Working data START
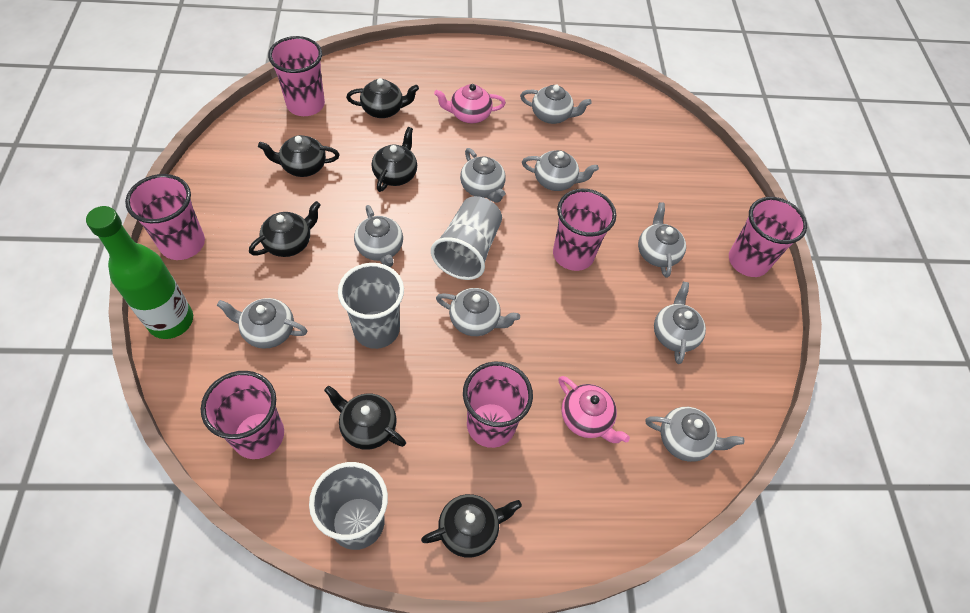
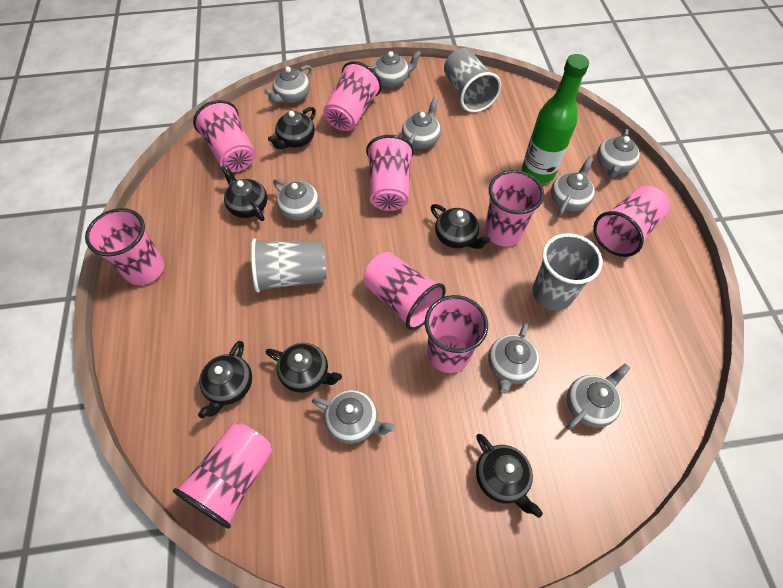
pink cup: 6 -> 9
pink teapot: 2 -> 0

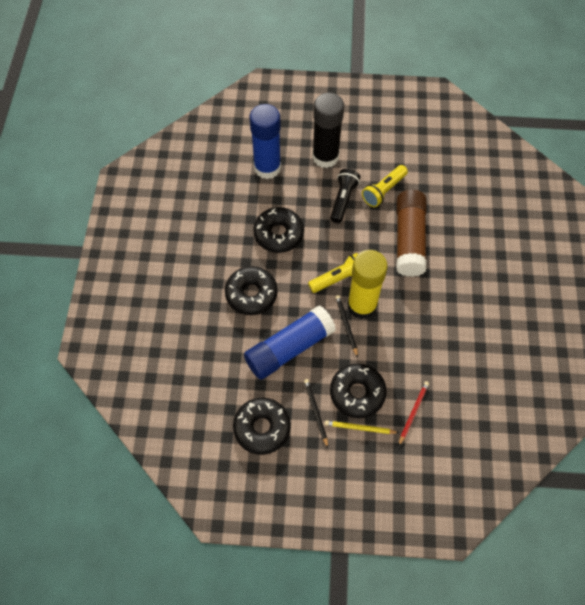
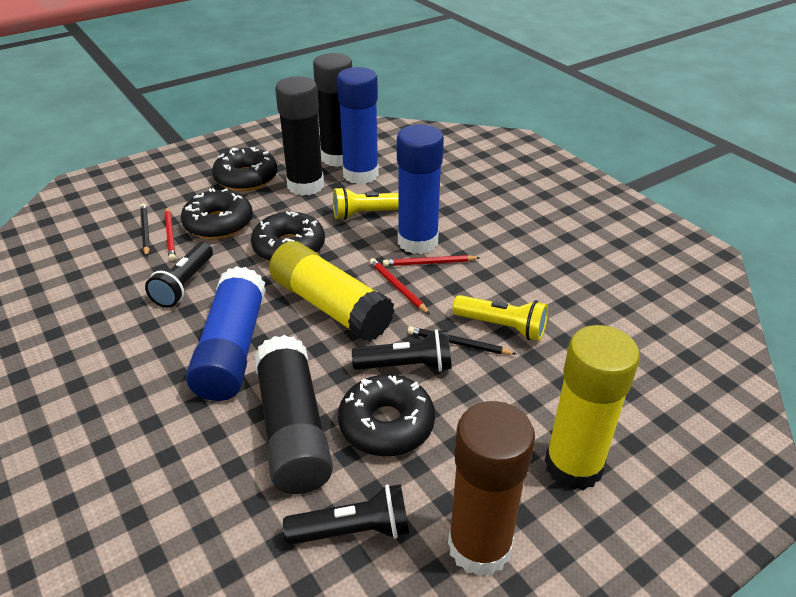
black flashlight: 1 -> 3
black glue stick: 1 -> 3
blue glue stick: 2 -> 3
red pencil: 1 -> 3
yellow glue stick: 1 -> 2
yellow pencil: 1 -> 0

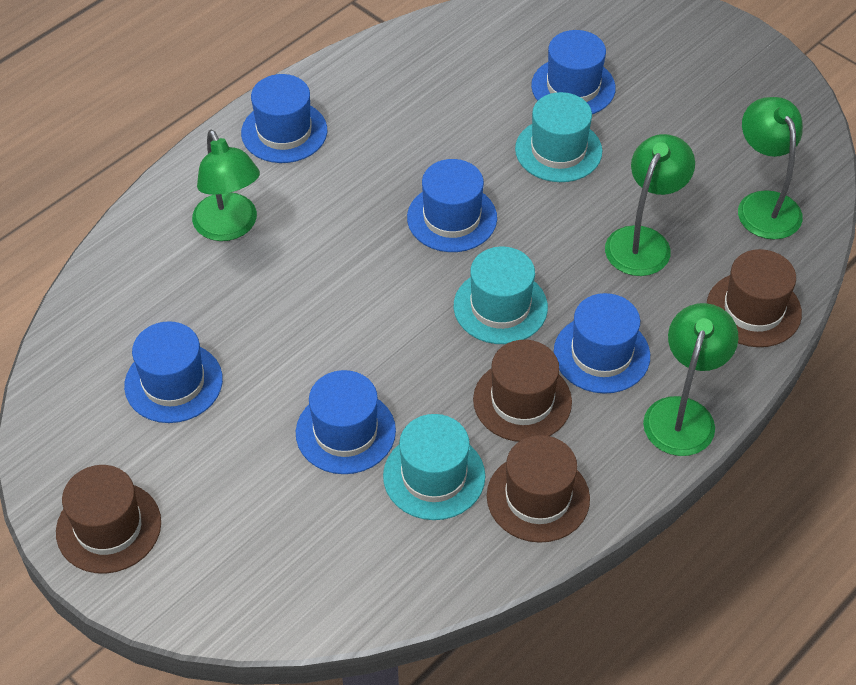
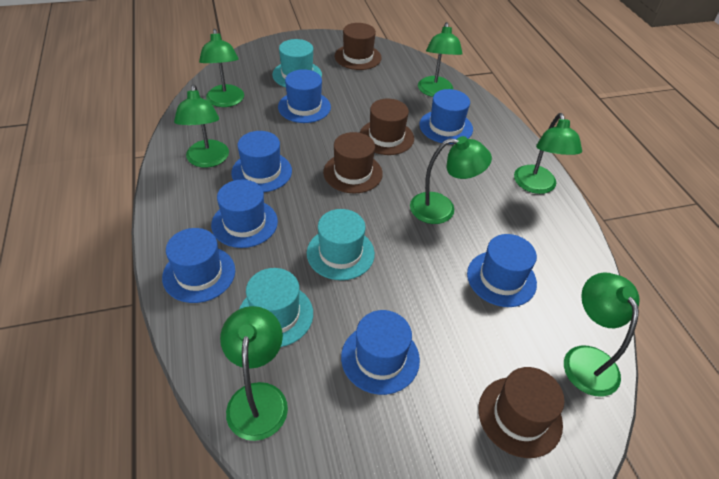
blue hat: 6 -> 7
green lamp: 4 -> 7

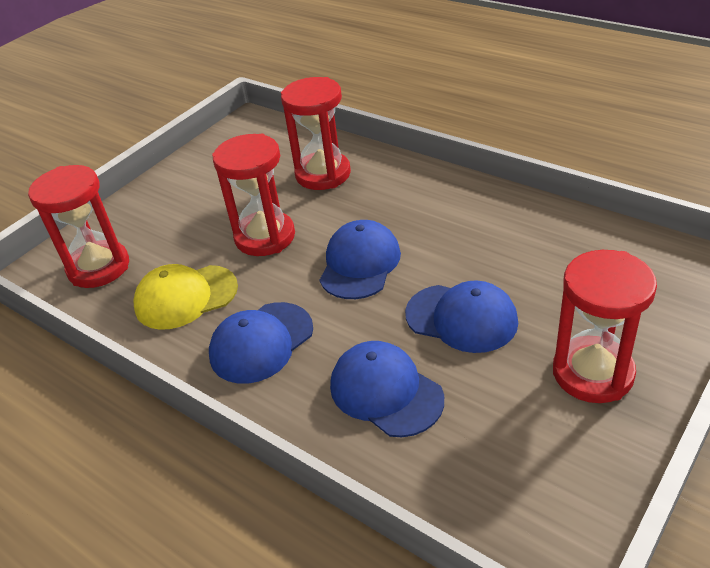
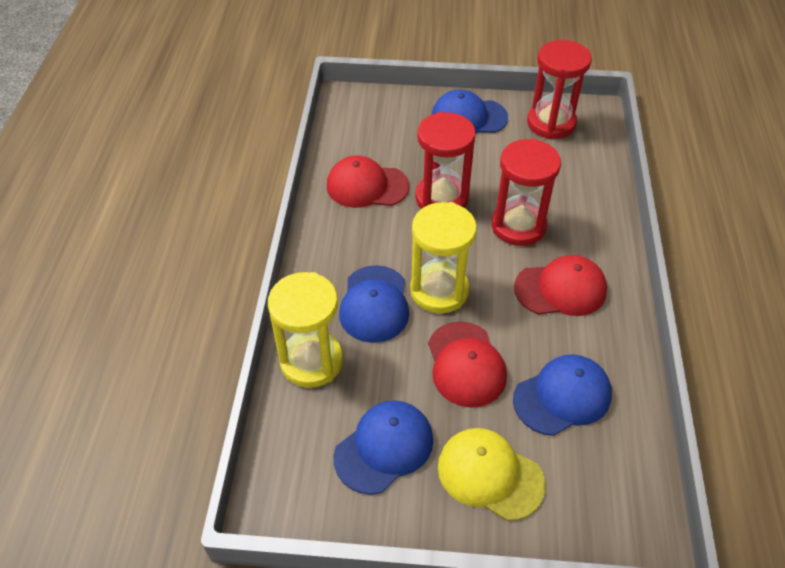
red cap: 0 -> 3
red hourglass: 4 -> 3
yellow hourglass: 0 -> 2

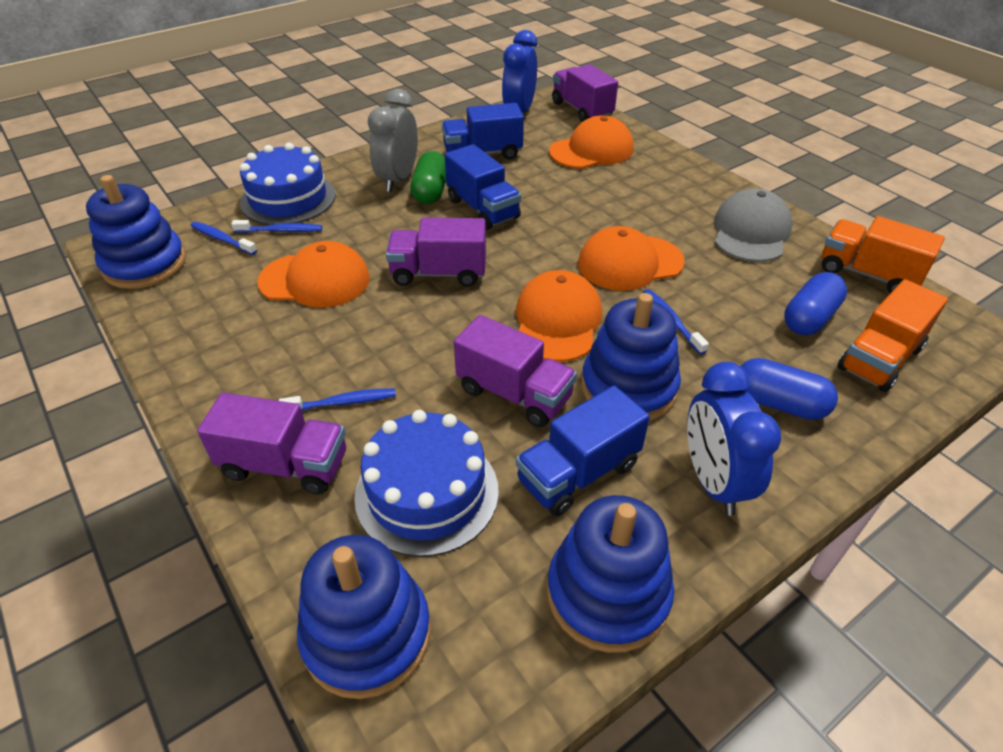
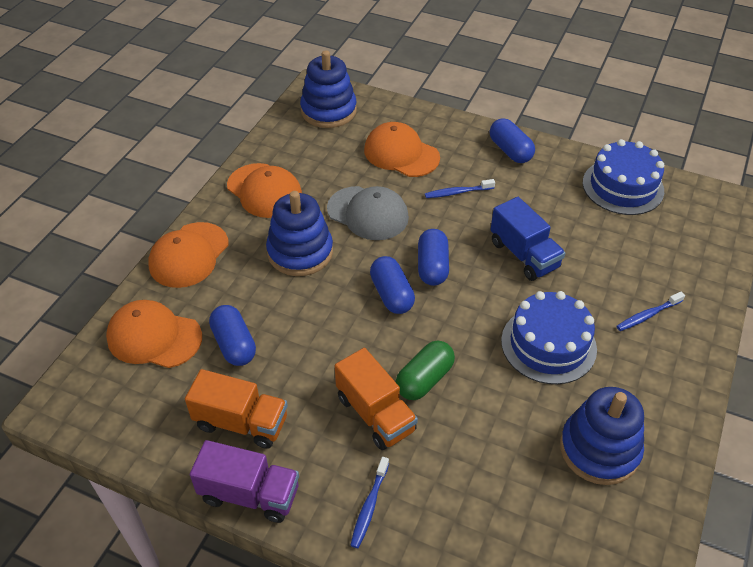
blue capsule: 2 -> 4
blue clock: 2 -> 0
blue stacking toy: 4 -> 3
blue toothbrush: 4 -> 3
blue truck: 3 -> 1
grey clock: 1 -> 0
purple truck: 4 -> 1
Working data END
What you need to do: Tally the lines of the records that contain the word "glue", then give only the tally.

Result of this task: 3